WHAT THE EXERCISE ASKS - Please give the number of lines in the material below that contain "moved", and provide nothing besides that number.

DATA FOR THIS EXERCISE -
___
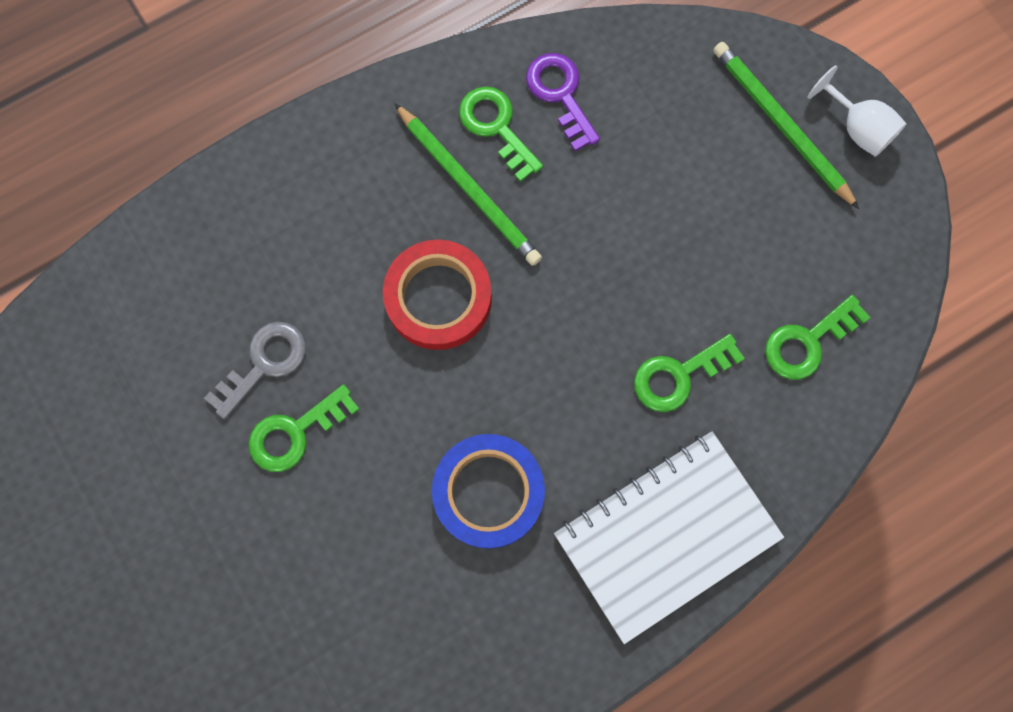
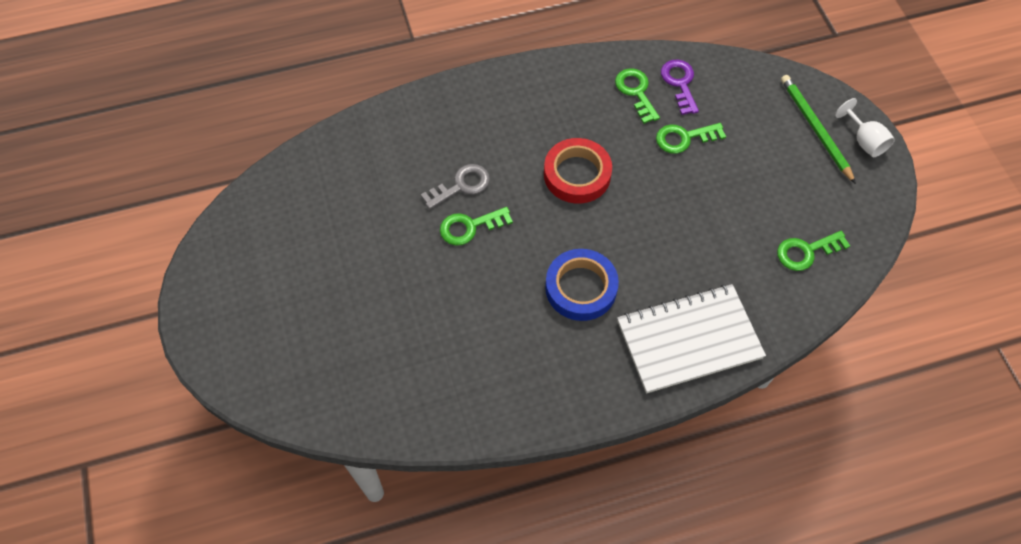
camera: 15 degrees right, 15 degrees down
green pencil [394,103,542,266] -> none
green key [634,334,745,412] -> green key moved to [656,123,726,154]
___
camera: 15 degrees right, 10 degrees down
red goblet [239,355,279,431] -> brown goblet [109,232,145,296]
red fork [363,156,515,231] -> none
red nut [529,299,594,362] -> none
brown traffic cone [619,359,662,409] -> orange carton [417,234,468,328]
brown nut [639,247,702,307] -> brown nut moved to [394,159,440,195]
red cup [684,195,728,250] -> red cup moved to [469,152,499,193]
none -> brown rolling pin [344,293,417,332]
___
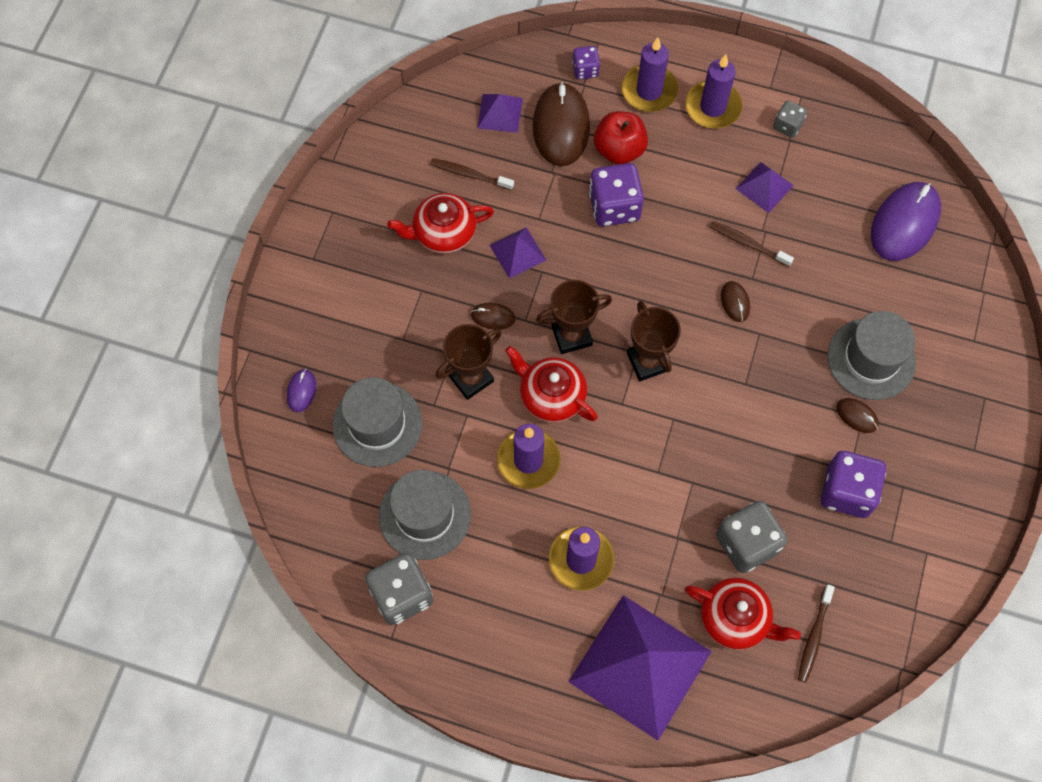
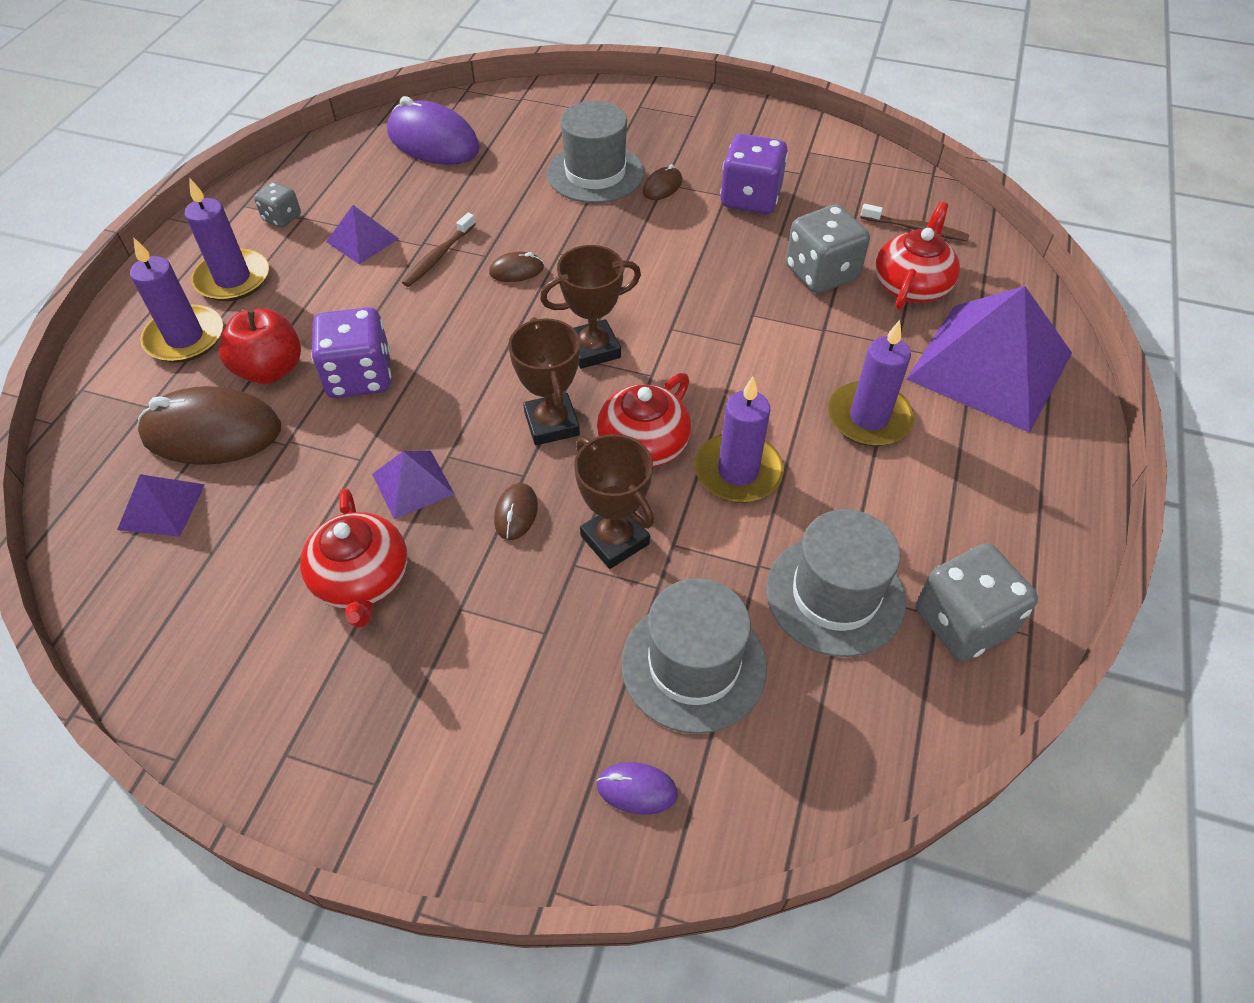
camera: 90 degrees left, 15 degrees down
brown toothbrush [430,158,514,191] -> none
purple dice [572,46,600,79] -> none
___
SOLUTION - 3